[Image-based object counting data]
......

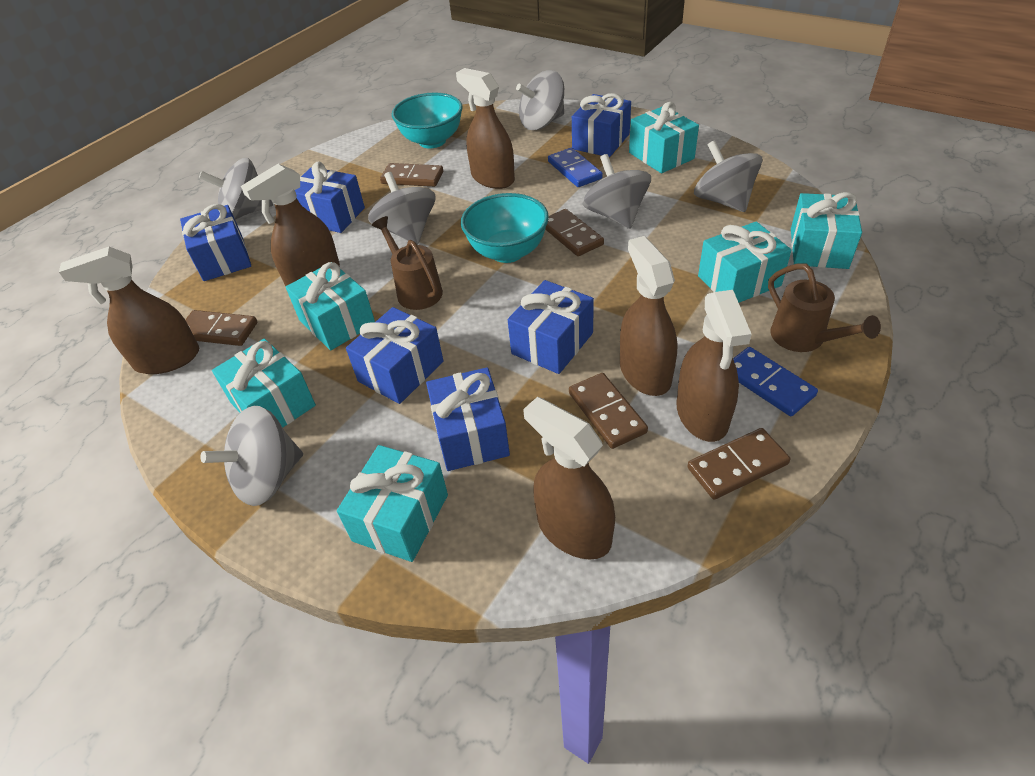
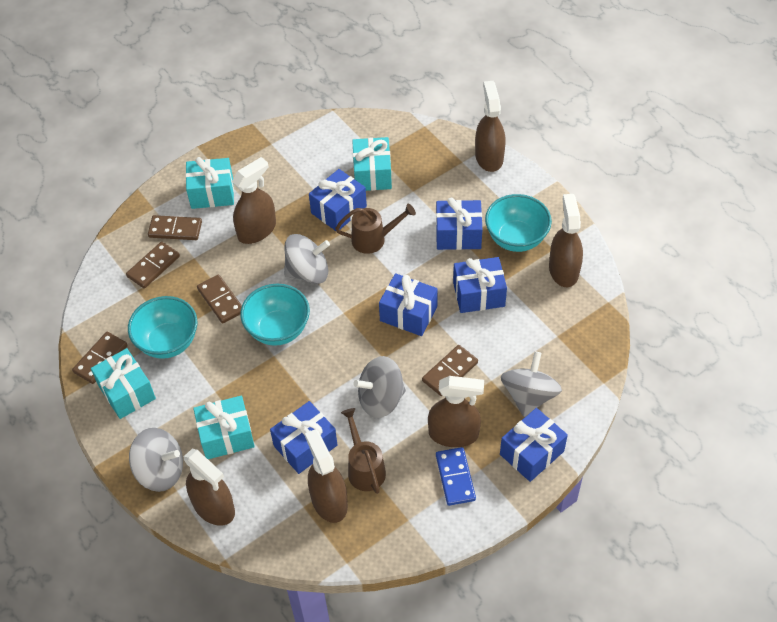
blue domino: [548,148,603,187] [733,347,818,416] = 2 -> [436,447,476,506] = 1
grey spinning top: [199,158,273,220] [201,406,303,506] [368,172,435,245] [516,70,564,130] [582,154,651,229] [694,140,762,212] = 6 -> [129,428,183,492] [284,234,330,284] [353,356,406,418] [501,351,562,417] = 4
turquoise bowl: [392,92,463,148] [461,193,549,263] = 2 -> [128,296,197,359] [240,284,310,346] [485,194,552,252] = 3
turquoise gift: [212,339,316,428] [286,262,375,351] [337,445,448,562] [629,102,699,173] [698,222,792,303] [791,192,862,269] = 6 -> [91,348,156,419] [186,157,234,209] [193,396,255,459] [352,137,392,191] = 4

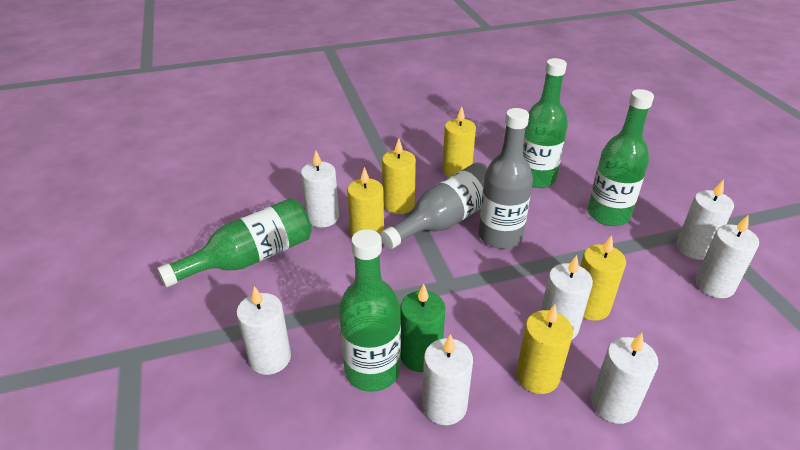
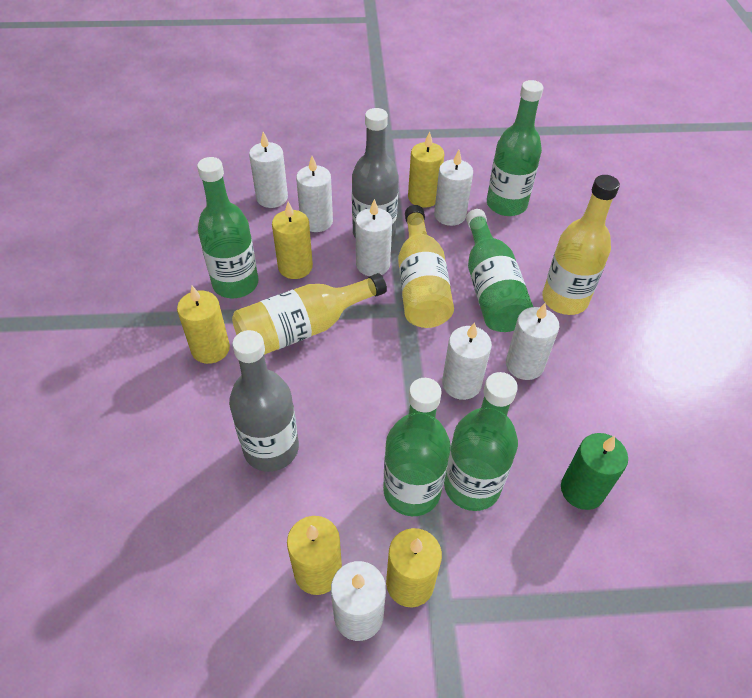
green bottle: [157,198,311,287] [339,229,401,392] [523,58,568,188] [588,89,654,226] = 4 -> [197,157,258,298] [383,378,451,516] [444,372,518,511] [466,209,533,332] [487,80,543,216] = 5
yellow bottle: none = 0 -> [232,273,387,355] [398,205,454,328] [542,175,620,315] = 3

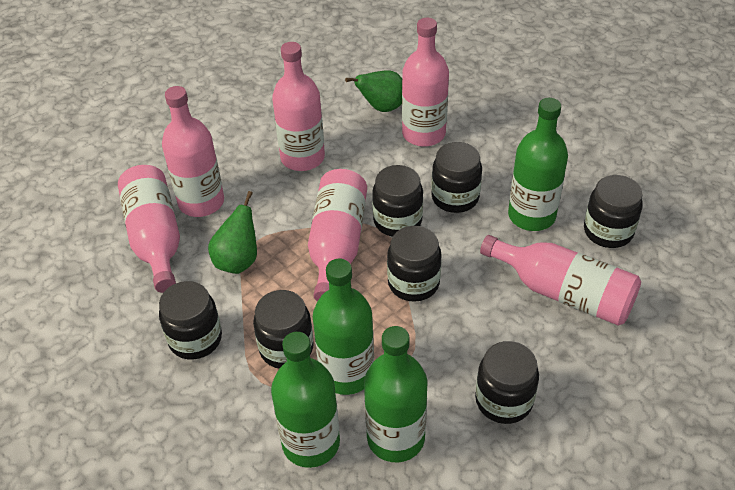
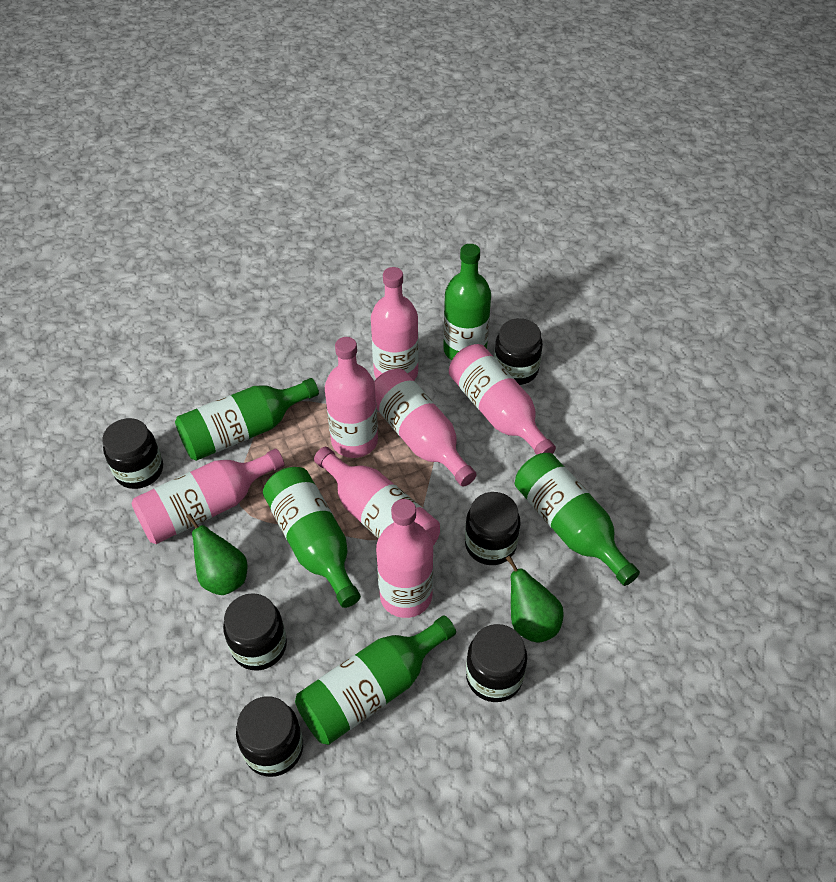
black jar: [159,281,222,359] [253,290,314,369] [372,165,423,237] [387,226,442,302] [431,142,482,213] [475,341,539,424] [584,175,643,248] = 7 -> [102,418,163,489] [223,593,287,670] [236,696,303,777] [465,492,520,565] [466,624,527,702] [494,318,543,385] = 6
green bottle: [271,332,340,468] [313,259,374,395] [364,326,427,462] [508,98,568,231] = 4 -> [175,378,319,461] [263,467,361,608] [295,615,456,745] [443,244,491,360] [515,453,640,586] = 5
pink bottle: [118,165,180,293] [162,86,224,217] [272,42,325,171] [308,169,367,302] [402,18,449,147] [480,235,641,326] = 6 -> [131,449,285,544] [314,447,440,546] [325,337,378,458] [371,267,419,380] [374,368,477,487] [376,499,433,618] [449,344,556,455] = 7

......

**Your objective**
Answer with a number only: how many lines above have the word "green"?

**Written reply**
2